DATA SUPPLIED.
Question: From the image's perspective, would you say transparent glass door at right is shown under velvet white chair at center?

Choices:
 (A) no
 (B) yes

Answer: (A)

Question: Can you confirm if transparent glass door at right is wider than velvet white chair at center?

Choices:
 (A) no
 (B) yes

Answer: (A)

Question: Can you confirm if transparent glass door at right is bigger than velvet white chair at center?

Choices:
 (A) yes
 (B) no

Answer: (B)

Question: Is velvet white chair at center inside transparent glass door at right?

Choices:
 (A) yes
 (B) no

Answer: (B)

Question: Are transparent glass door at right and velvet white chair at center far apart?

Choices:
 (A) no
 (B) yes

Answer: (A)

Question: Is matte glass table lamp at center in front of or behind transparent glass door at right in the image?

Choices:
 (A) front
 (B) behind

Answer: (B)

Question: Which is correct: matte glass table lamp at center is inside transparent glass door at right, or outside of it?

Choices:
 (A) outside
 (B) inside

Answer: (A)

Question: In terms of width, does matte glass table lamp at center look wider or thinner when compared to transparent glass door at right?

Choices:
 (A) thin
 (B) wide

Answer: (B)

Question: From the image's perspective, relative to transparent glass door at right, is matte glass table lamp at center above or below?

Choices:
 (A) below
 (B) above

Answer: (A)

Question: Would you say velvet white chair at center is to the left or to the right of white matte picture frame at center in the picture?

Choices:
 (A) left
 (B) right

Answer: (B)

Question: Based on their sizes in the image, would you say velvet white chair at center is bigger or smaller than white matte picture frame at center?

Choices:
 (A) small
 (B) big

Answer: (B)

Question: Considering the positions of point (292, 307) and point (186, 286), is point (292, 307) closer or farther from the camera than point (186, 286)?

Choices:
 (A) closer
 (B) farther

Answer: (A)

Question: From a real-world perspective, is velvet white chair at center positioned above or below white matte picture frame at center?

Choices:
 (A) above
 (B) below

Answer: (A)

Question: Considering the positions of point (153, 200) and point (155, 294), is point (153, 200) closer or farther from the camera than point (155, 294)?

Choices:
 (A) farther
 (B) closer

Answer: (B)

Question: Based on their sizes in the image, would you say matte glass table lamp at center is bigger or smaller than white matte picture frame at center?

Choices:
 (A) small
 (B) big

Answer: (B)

DIRECTIONS FOR THIS TASK. Rewrite all of the lines above, putting "white armchair" wherever "velvet white chair" appears and changing nothing else.

SOLUTION FOR THIS PROBLEM.
Question: From the image's perspective, would you say transparent glass door at right is shown under white armchair at center?

Choices:
 (A) no
 (B) yes

Answer: (A)

Question: Can you confirm if transparent glass door at right is wider than white armchair at center?

Choices:
 (A) no
 (B) yes

Answer: (A)

Question: Can you confirm if transparent glass door at right is bigger than white armchair at center?

Choices:
 (A) yes
 (B) no

Answer: (B)

Question: Is white armchair at center inside transparent glass door at right?

Choices:
 (A) yes
 (B) no

Answer: (B)

Question: Are transparent glass door at right and white armchair at center far apart?

Choices:
 (A) no
 (B) yes

Answer: (A)

Question: Is matte glass table lamp at center in front of or behind transparent glass door at right in the image?

Choices:
 (A) front
 (B) behind

Answer: (B)

Question: Which is correct: matte glass table lamp at center is inside transparent glass door at right, or outside of it?

Choices:
 (A) outside
 (B) inside

Answer: (A)

Question: In terms of width, does matte glass table lamp at center look wider or thinner when compared to transparent glass door at right?

Choices:
 (A) thin
 (B) wide

Answer: (B)

Question: From the image's perspective, relative to transparent glass door at right, is matte glass table lamp at center above or below?

Choices:
 (A) below
 (B) above

Answer: (A)

Question: Would you say white armchair at center is to the left or to the right of white matte picture frame at center in the picture?

Choices:
 (A) left
 (B) right

Answer: (B)

Question: Based on their sizes in the image, would you say white armchair at center is bigger or smaller than white matte picture frame at center?

Choices:
 (A) small
 (B) big

Answer: (B)

Question: Considering the positions of point (292, 307) and point (186, 286), is point (292, 307) closer or farther from the camera than point (186, 286)?

Choices:
 (A) closer
 (B) farther

Answer: (A)

Question: From a real-world perspective, is white armchair at center positioned above or below white matte picture frame at center?

Choices:
 (A) above
 (B) below

Answer: (A)

Question: Considering the positions of point (153, 200) and point (155, 294), is point (153, 200) closer or farther from the camera than point (155, 294)?

Choices:
 (A) farther
 (B) closer

Answer: (B)

Question: Based on their sizes in the image, would you say matte glass table lamp at center is bigger or smaller than white matte picture frame at center?

Choices:
 (A) small
 (B) big

Answer: (B)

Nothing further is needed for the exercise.